Satellite images with object points
=====
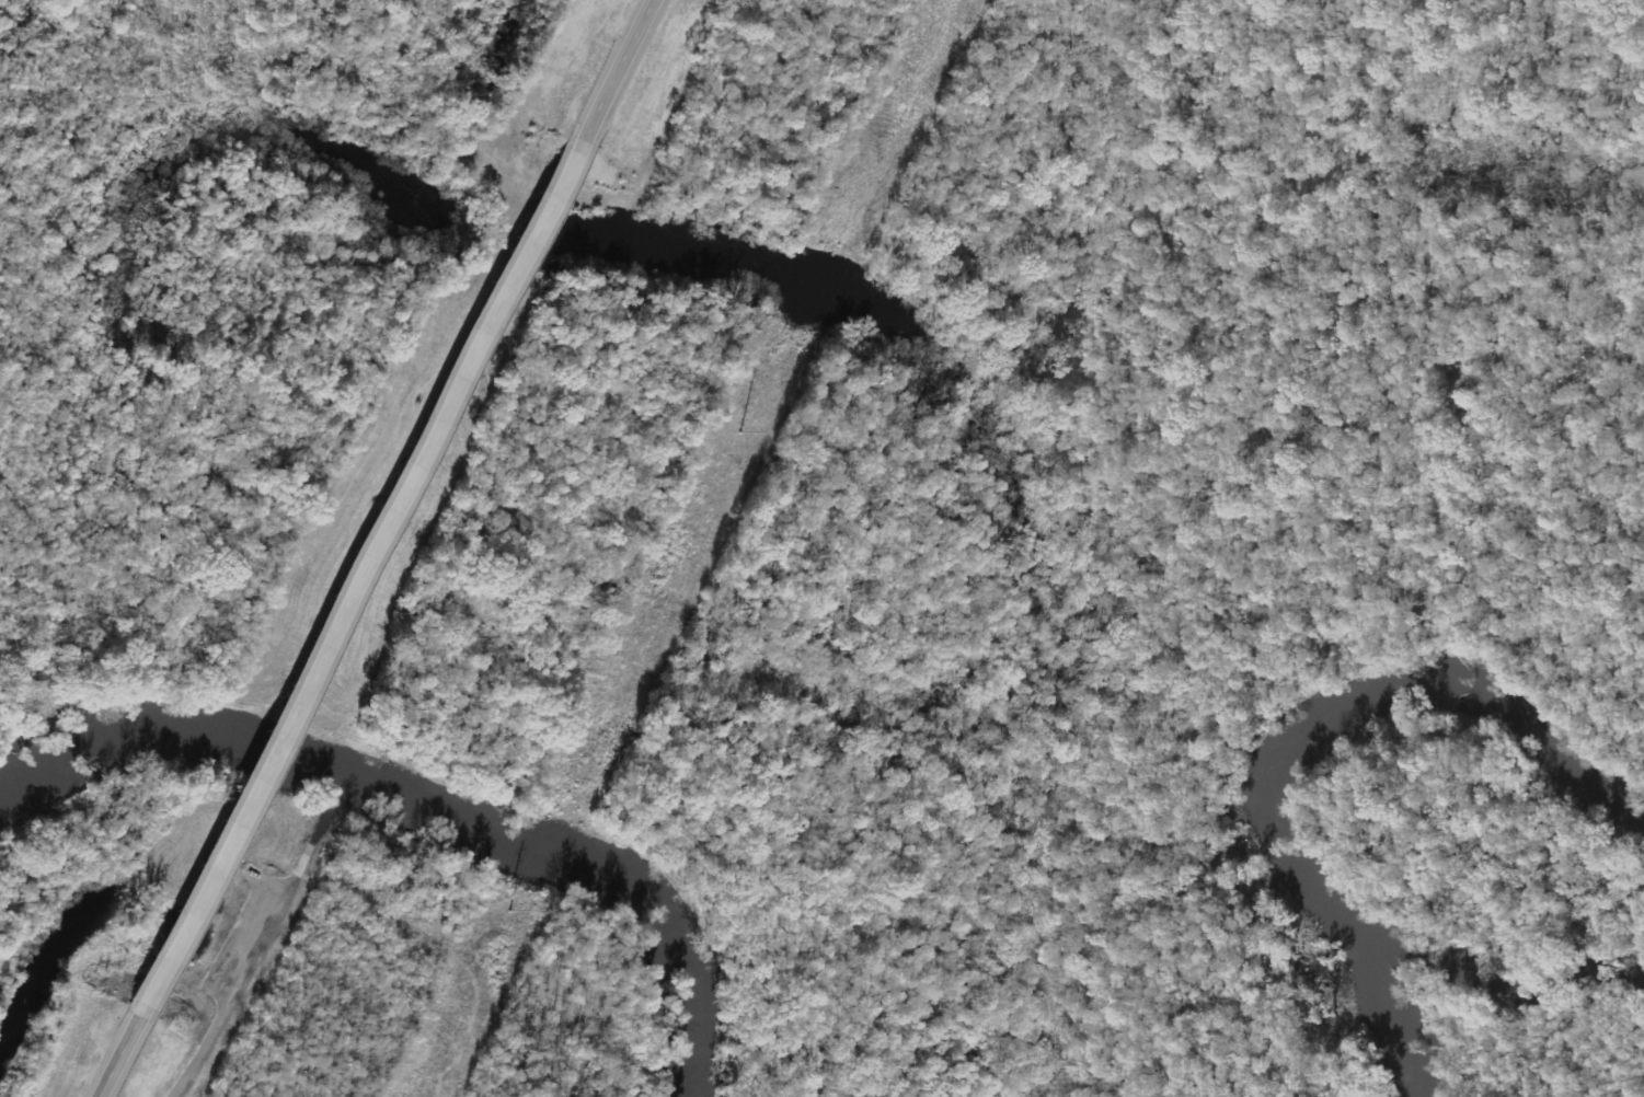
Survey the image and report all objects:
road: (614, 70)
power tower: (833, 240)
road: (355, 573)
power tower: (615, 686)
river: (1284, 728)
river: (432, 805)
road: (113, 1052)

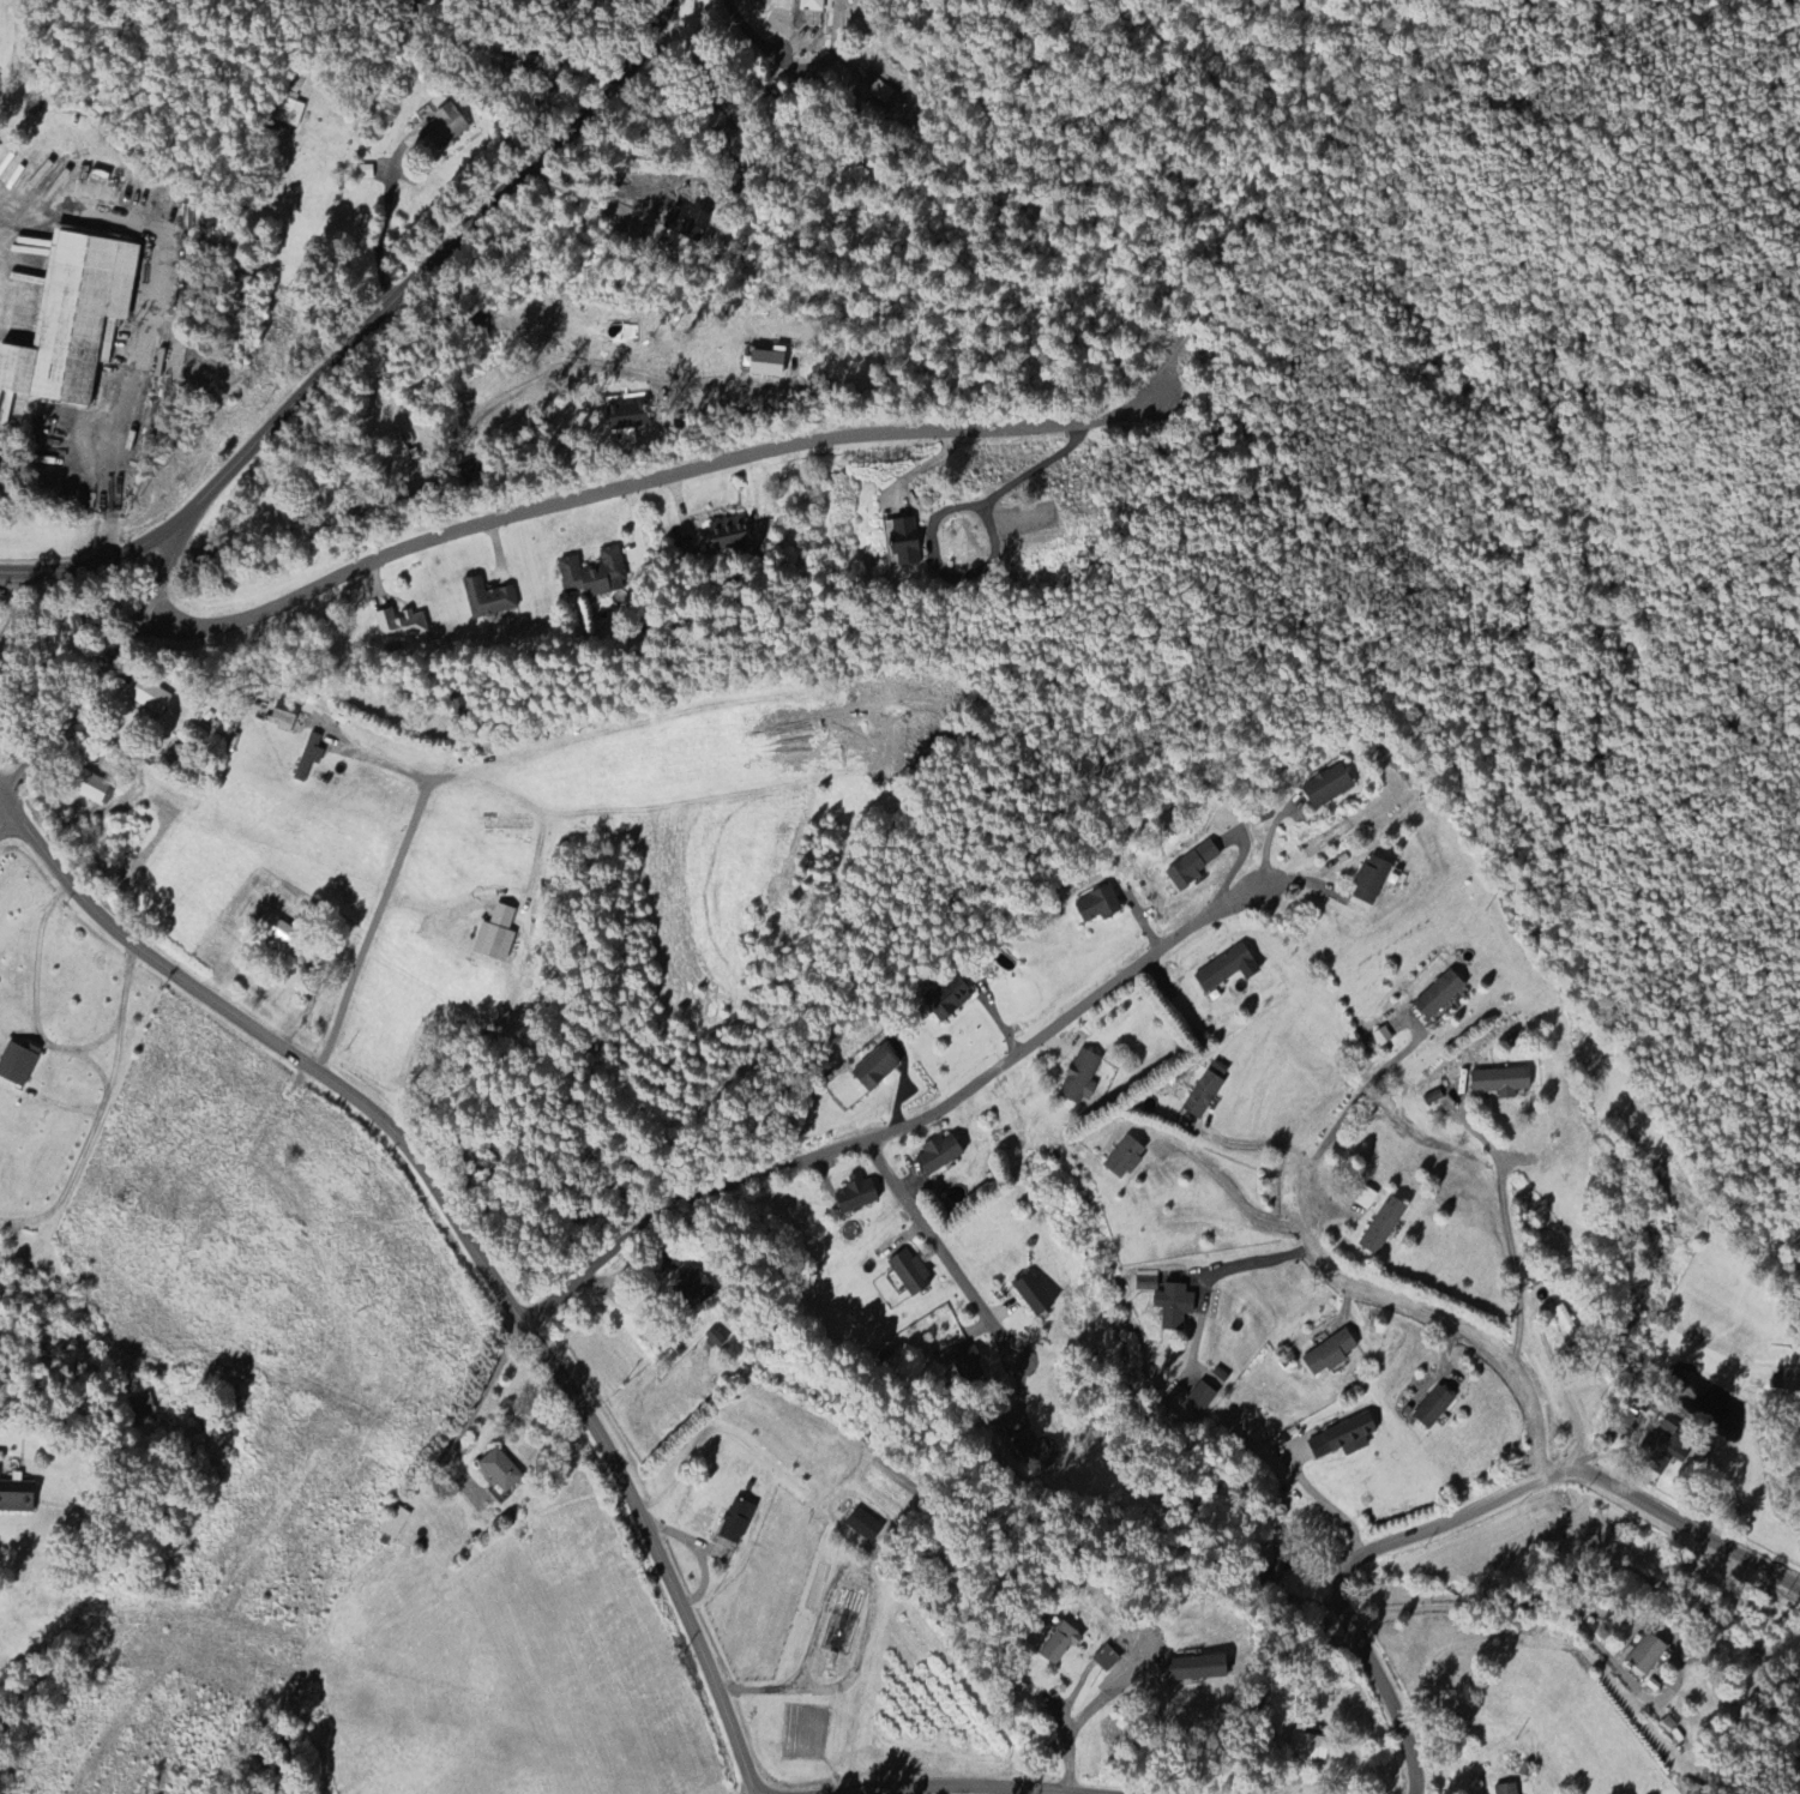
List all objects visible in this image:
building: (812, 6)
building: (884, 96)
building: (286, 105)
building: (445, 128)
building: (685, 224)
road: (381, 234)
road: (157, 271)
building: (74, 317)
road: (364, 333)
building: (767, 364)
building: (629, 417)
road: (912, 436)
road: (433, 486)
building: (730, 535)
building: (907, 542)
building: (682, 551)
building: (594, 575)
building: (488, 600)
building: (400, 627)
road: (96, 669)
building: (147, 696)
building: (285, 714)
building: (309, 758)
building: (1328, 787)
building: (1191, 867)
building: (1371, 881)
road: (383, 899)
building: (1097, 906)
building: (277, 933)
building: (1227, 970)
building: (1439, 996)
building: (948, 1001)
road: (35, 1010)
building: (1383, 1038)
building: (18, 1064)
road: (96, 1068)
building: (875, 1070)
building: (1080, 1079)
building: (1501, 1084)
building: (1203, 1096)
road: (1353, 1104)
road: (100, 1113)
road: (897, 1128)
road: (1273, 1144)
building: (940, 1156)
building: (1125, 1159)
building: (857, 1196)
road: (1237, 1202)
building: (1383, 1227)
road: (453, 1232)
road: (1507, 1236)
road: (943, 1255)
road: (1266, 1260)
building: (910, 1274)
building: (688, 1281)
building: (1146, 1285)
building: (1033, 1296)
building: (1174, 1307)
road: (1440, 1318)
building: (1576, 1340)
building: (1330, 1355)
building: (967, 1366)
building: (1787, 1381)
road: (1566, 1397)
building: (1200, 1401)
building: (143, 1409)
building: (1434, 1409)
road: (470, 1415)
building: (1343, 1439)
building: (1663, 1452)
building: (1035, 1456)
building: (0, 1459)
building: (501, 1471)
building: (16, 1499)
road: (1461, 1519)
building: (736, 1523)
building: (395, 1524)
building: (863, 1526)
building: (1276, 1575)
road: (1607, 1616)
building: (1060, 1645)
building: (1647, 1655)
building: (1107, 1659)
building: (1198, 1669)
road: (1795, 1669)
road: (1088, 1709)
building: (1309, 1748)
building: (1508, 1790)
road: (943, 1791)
=====
WORK TO BE COMPLETED: Except for pictures, copy the records above exactly.

EXERCISE RESPONSE:
Survey the image and report all objects:
road: (614, 70)
power tower: (833, 240)
road: (355, 573)
power tower: (615, 686)
river: (1284, 728)
river: (432, 805)
road: (113, 1052)

List all objects visible in this image:
building: (812, 6)
building: (884, 96)
building: (286, 105)
building: (445, 128)
building: (685, 224)
road: (381, 234)
road: (157, 271)
building: (74, 317)
road: (364, 333)
building: (767, 364)
building: (629, 417)
road: (912, 436)
road: (433, 486)
building: (730, 535)
building: (907, 542)
building: (682, 551)
building: (594, 575)
building: (488, 600)
building: (400, 627)
road: (96, 669)
building: (147, 696)
building: (285, 714)
building: (309, 758)
building: (1328, 787)
building: (1191, 867)
building: (1371, 881)
road: (383, 899)
building: (1097, 906)
building: (277, 933)
building: (1227, 970)
building: (1439, 996)
building: (948, 1001)
road: (35, 1010)
building: (1383, 1038)
building: (18, 1064)
road: (96, 1068)
building: (875, 1070)
building: (1080, 1079)
building: (1501, 1084)
building: (1203, 1096)
road: (1353, 1104)
road: (100, 1113)
road: (897, 1128)
road: (1273, 1144)
building: (940, 1156)
building: (1125, 1159)
building: (857, 1196)
road: (1237, 1202)
building: (1383, 1227)
road: (453, 1232)
road: (1507, 1236)
road: (943, 1255)
road: (1266, 1260)
building: (910, 1274)
building: (688, 1281)
building: (1146, 1285)
building: (1033, 1296)
building: (1174, 1307)
road: (1440, 1318)
building: (1576, 1340)
building: (1330, 1355)
building: (967, 1366)
building: (1787, 1381)
road: (1566, 1397)
building: (1200, 1401)
building: (143, 1409)
building: (1434, 1409)
road: (470, 1415)
building: (1343, 1439)
building: (1663, 1452)
building: (1035, 1456)
building: (0, 1459)
building: (501, 1471)
building: (16, 1499)
road: (1461, 1519)
building: (736, 1523)
building: (395, 1524)
building: (863, 1526)
building: (1276, 1575)
road: (1607, 1616)
building: (1060, 1645)
building: (1647, 1655)
building: (1107, 1659)
building: (1198, 1669)
road: (1795, 1669)
road: (1088, 1709)
building: (1309, 1748)
building: (1508, 1790)
road: (943, 1791)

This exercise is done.